--- AVAILABLE DATA ---

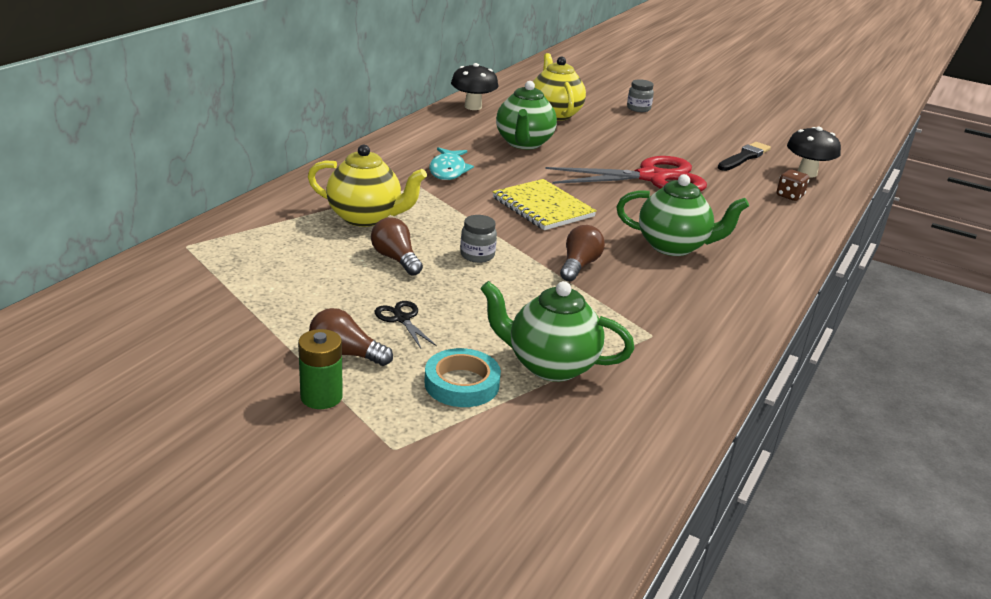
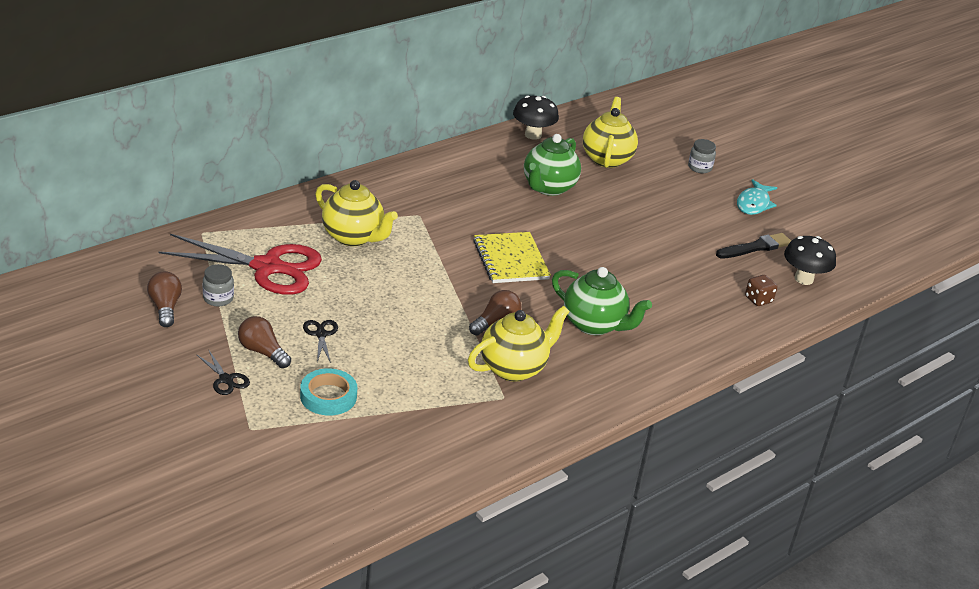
camera: 20 degrees right, 5 degrees up
(321, 397) = (226, 379): green battery -> black scissors
(396, 259) = (351, 282): brown light bulb -> brown light bulb (165, 308)
(448, 170) = (456, 203): turquoise fish -> turquoise fish (753, 204)
(477, 255) = (418, 293): grey jar -> grey jar (218, 298)
(550, 366) = (403, 400): green teapot -> none
(636, 304) = (514, 368): none -> yellow teapot
(652, 178) = (639, 251): red scissors -> red scissors (267, 267)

---

DIRECTIVE » Lines holding "teapot": please count them in the data above and reply with the number alone.

WRITTEN SOLUTION » 2